> **ACTIVITY**
Each entry that appears below should be restated word for word.
--- ENTRIES PROVIDED ---
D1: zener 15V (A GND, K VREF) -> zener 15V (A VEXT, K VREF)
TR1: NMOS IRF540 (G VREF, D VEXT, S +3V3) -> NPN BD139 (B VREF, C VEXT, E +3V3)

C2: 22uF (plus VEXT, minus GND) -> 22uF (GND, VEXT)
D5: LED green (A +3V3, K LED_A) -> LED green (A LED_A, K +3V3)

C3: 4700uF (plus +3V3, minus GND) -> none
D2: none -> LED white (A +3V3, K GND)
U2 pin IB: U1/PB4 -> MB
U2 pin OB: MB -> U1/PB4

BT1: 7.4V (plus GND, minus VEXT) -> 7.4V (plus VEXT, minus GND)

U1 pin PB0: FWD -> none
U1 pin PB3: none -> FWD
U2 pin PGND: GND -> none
---
> **TASK RESULT**
D1: zener 15V (A GND, K VREF) -> zener 15V (A VEXT, K VREF)
TR1: NMOS IRF540 (G VREF, D VEXT, S +3V3) -> NPN BD139 (B VREF, C VEXT, E +3V3)

C2: 22uF (plus VEXT, minus GND) -> 22uF (GND, VEXT)
D5: LED green (A +3V3, K LED_A) -> LED green (A LED_A, K +3V3)

C3: 4700uF (plus +3V3, minus GND) -> none
D2: none -> LED white (A +3V3, K GND)
U2 pin IB: U1/PB4 -> MB
U2 pin OB: MB -> U1/PB4

BT1: 7.4V (plus GND, minus VEXT) -> 7.4V (plus VEXT, minus GND)

U1 pin PB0: FWD -> none
U1 pin PB3: none -> FWD
U2 pin PGND: GND -> none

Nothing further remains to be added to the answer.